§ WHAT TO DO
Copy out every line in the listing below that contains the string "kern".

§ RECORDS FOR THIS EXERCISE

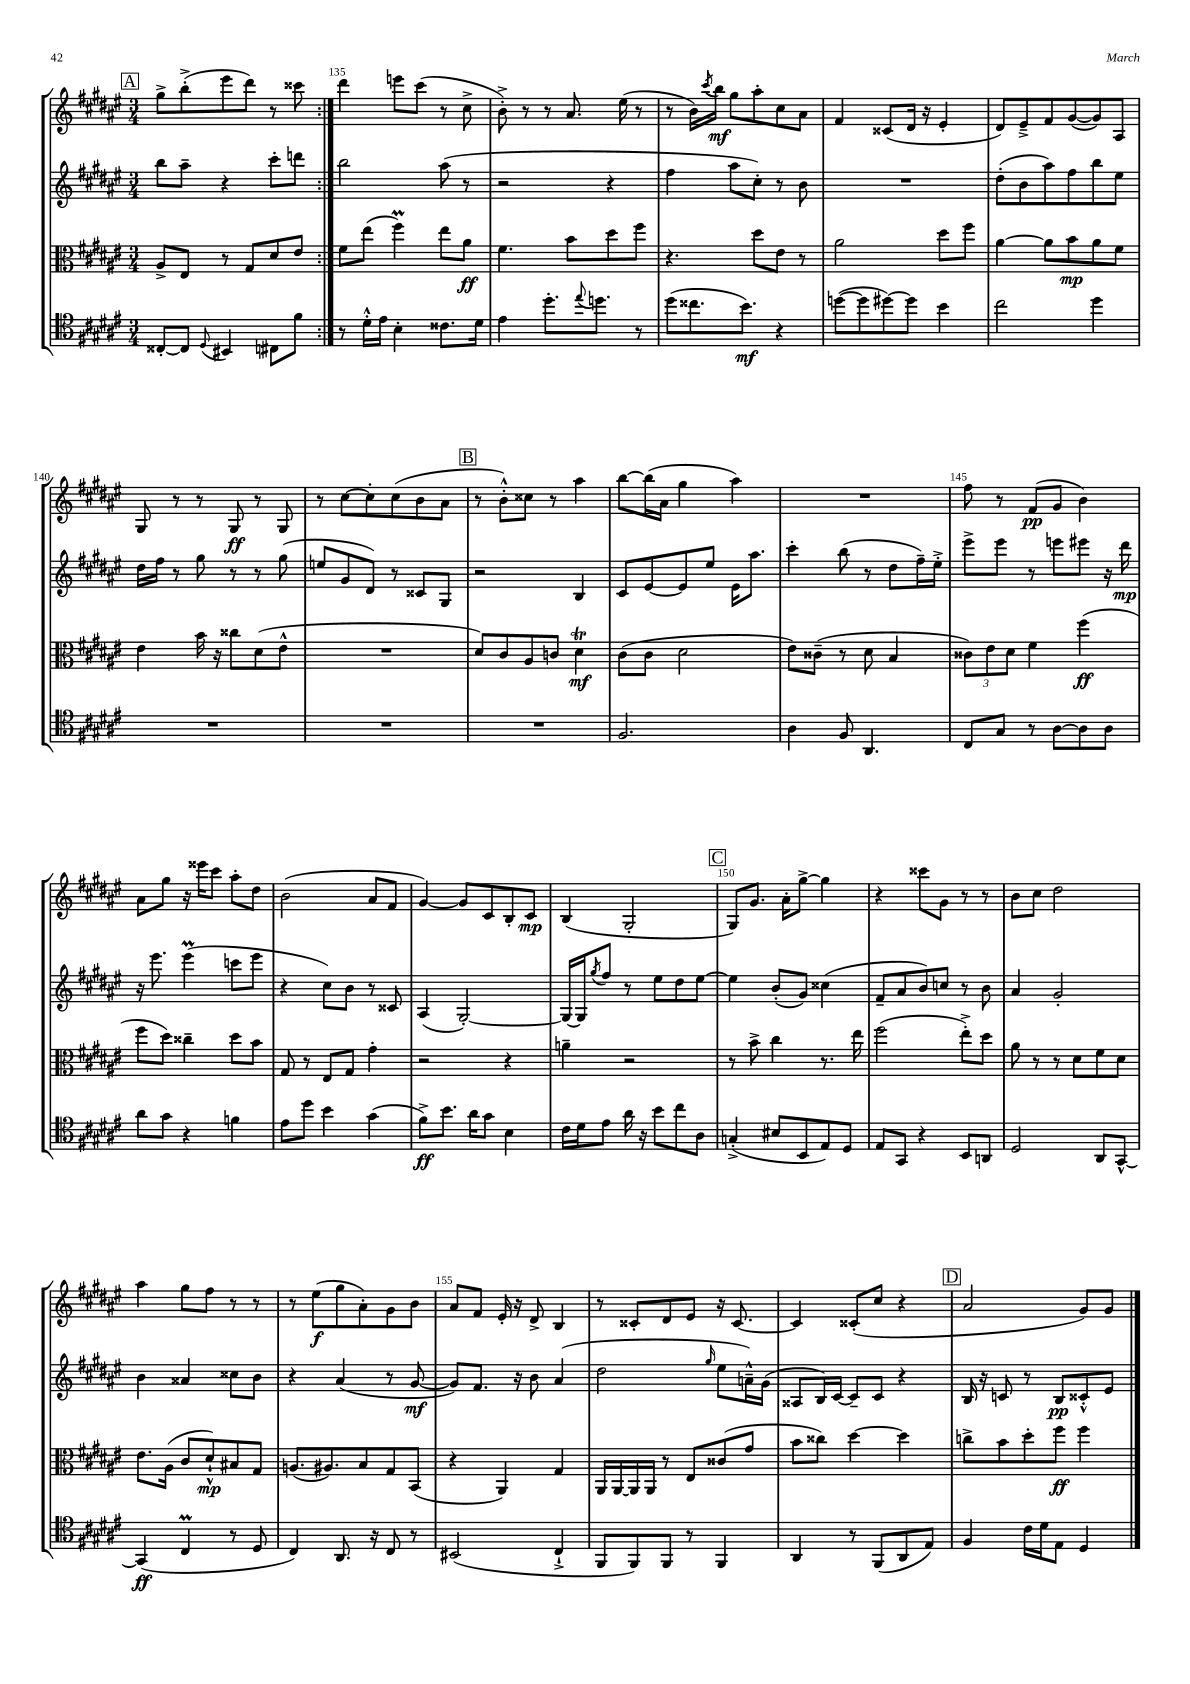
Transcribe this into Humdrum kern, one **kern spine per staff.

**kern	**kern	**kern	**kern
*staff4	*staff3	*staff2	*staff1
*clefC4	*clefC3	*clefG2	*clefG2
*k[f#c#g#d#a#e#]	*k[f#c#g#d#a#e#]	*k[f#c#g#d#a#e#]	*k[f#c#g#d#a#e#]
*M3/4	*M3/4	*M3/4	*M3/4
[8C##'	8A#^	8bb	8gg#^
8C##]	8E#	8aa#~	(8bb'^
8qqD#	.	.	.
4BB#	8r	4r	8eee#
.	8G#	.	8ddd#)
8C#	8d#	8ccc#'	8r
8f#	8e#	8ddd	8ccc##
=:|!	=:|!	=:|!	=:|!
8r	8f#	2bb	4ddd#
16d#'^^	(8ee#	.	.
16e#	.	.	.
4B'	4ff#)	.	8eee
.	.	.	(8ccc#
8.c##	8ee#	(8aa#	8r
.	8a#	8r	8cc#^
16d#	.	.	.
=	=	=	=
4e#	4.f#	2r	8b'^)
.	.	.	8r
8.dd#'	.	.	8r
.	8b	.	8.a#
8qqee#	.	.	.
8.dd	.	.	.
.	8dd#	4r	.
.	.	.	(16ee#
8r	8ff#	.	8r
=	=	=	=
(8dd#	4.r	4ff#	8r
8.cc##	.	.	16b)
.	.	.	8qccc#
.	.	.	16bb
.	.	8aa#	8gg#
8.b)	.	.	.
.	8dd#	8cc#')	8aa#'
4r	8e#	8r	8cc#
.	8r	8b	8a#
=	=	=	=
([8dd	2a#	2.r	4f#
8dd]	.	.	.
[8dd#)	.	.	(8c##
8dd#]	.	.	16d#
.	.	.	16r
4b	8dd#	.	4e#'
.	8ff#	.	.
=	=	=	=
2cc#	[4a#	(8dd#'	8d#)
.	.	8b	8e#~^
.	8a#]	8aa#)	8f#
.	8b	8ff#	([8g#
4dd#	8a#	8bb	8g#])
.	8f#	8ee#	8A#
=	=	=	=
2.r	4e#	16dd#	8G#
.	.	16ff#	.
.	.	8r	8r
.	16b	8gg#	8r
.	16r	.	.
.	8cc##	8r	8G#
.	(8d#	8r	8r
.	8e#^^	(8gg#	8G#
=	=	=	=
2.r	2.r	8ee	8r
.	.	8g#	[8cc#
.	.	8d#)	8cc#']
.	.	8r	(8cc#
.	.	8c##	8b
.	.	8G#	8a#
=	=	=	=
2.r	8d#)	2r	8r
.	8c#	.	8b'^^)
.	8A#	.	8cc##
.	8c	.	8r
.	4d#	4B	4aa#
=	=	=	=
2.F#	(8c#	8c#	[8bb
.	8c#	[8e#	(16bb]
.	.	.	16a#
.	2d#	8e#]	4gg#
.	.	8ee#	.
.	.	16e#	4aa#)
.	.	8.aa#	.
=	=	=	=
4A#	8e#)	4ccc#'	2.r
.	(8c##~	.	.
8F#	8r	(8bb	.
4.AA#	8d#	8r	.
.	4B	8dd#	.
.	.	16ff#~)	.
.	.	16ee#'^	.
=	=	=	=
8C#	12c##)	8eee#^	8ff#
.	12e#	.	.
8G#	.	8eee#	8r
.	12d#	.	.
8r	4f#	8r	(8f#
[8A#	.	8eee	8g#
8A#]	(4ff#	8eee#	4b)
8A#	.	16r	.
.	.	16ddd#	.
=	=	=	=
8a#	8ff#	16r	8a#
.	.	8.eee#	.
8g#	8dd#)	.	8gg#
4r	4cc##~	(4eee#	16r
.	.	.	16eee##
.	.	.	8ccc#
4f	8dd#	8ccc	8aa#'
.	8b	8eee#	8dd#
=	=	=	=
8e#	8G#	4r	(2b
8dd#	8r	.	.
4b	8E#	8cc#)	.
.	8G#	8b	.
(4g#	4g#'	8r	8a#
.	.	8c##	8f#
=	=	=	=
8f#^)	2r	(4A#	[4g#)
8.b	.	.	.
.	.	[2G#')	8g#]
16a#	.	.	.
8g#	.	.	8c#
4B	4r	.	8B'
.	.	.	8c#
=	=	=	=
16c#	4a~	16G#_	(4B
16d#	.	16G#]	.
.	.	8qgg#	.
8e#	.	8ff#	.
16a#	2r	8r	2G#'
16r	.	.	.
8b	.	8ee#	.
8cc#	.	8dd#	.
8A#	.	[8ee#	.
=	=	=	=
(4G'^	8r	4ee#]	8G#)
.	8b^	.	8.g#
8B#	4cc#	(8b'	.
.	.	.	16a#'
8BB	.	8g#)	[8gg#^
8E#)	8.r	(4cc##	4gg#]
8D#	.	.	.
.	16ee#	.	.
=	=	=	=
8E#	(2ff#	8f#~	4r
8GG#	.	8a#	.
4r	.	8b)	8ccc##
.	.	8cc	8g#
8BB	8ee#'^)	8r	8r
8AA	8dd#	8b	8r
=	=	=	=
2D#	8a#	4a#	8b
.	8r	.	8cc#
.	8r	2g#'	2dd#
.	8d#	.	.
8AA#	8f#	.	.
[8GG#^^	8d#	.	.
=	=	=	=
(4GG#]	8.e#	4b	4aa#
.	(16A#	.	.
4C#	8c#	4a##	8gg#
.	8d#`^^)	.	8ff#
8r	8B#	8cc##	8r
8D#	8G#	8b	8r
=	=	=	=
4C#)	(8.A	4r	8r
.	.	.	(8ee#
.	8.A#)	.	.
8.AA#	.	(4a#	8gg#
.	8B	.	8a#')
16r	.	.	.
8C#	8G#	8r	8g#
8r	(8BB	[8g#	8b
=	=	=	=
(2BB#	4r	8g#])	8a#
.	.	8.f#	8f#
.	4AA#)	.	16e#'
.	.	16r	16r
.	.	8b	8d#^
4C#`^	4G#	(4a#	4B
=	=	=	=
8FF#	16AA#	2dd#	8r
.	[16AA#	.	.
8FF#)	16AA#]	.	8c##'
.	16AA#	.	.
8FF#	8r	.	8d#
8r	8E#	.	8e#
.	.	16qqgg#	.
4FF#	(8c##	8ee#	16r
.	.	.	[8.c##
.	8g#	16a~^^)	.
.	.	(16g#	.
=	=	=	=
4AA#	8b	8A##	4c##]
.	8cc##)	16B)	.
.	.	[16c#	.
8r	[4dd#	8c#~]	(8c##'
(8FF#	.	8c#	8cc#
8AA#	4dd#]	4r	4r
8E#)	.	.	.
=	=	=	=
4F#	8cc^	16B	2a#
.	.	16r	.
.	8b	8c	.
16c#	8dd#'	8r	.
16d#	.	.	.
8E#	8ff#	8B	.
4D#	4ff#	8c##'^^	8g#)
.	.	8e#	8g#
==	==	==	==
*-	*-	*-	*-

§ RESPONSE
Transcribe this into Humdrum kern, one **kern spine per staff.
**kern	**kern	**kern	**kern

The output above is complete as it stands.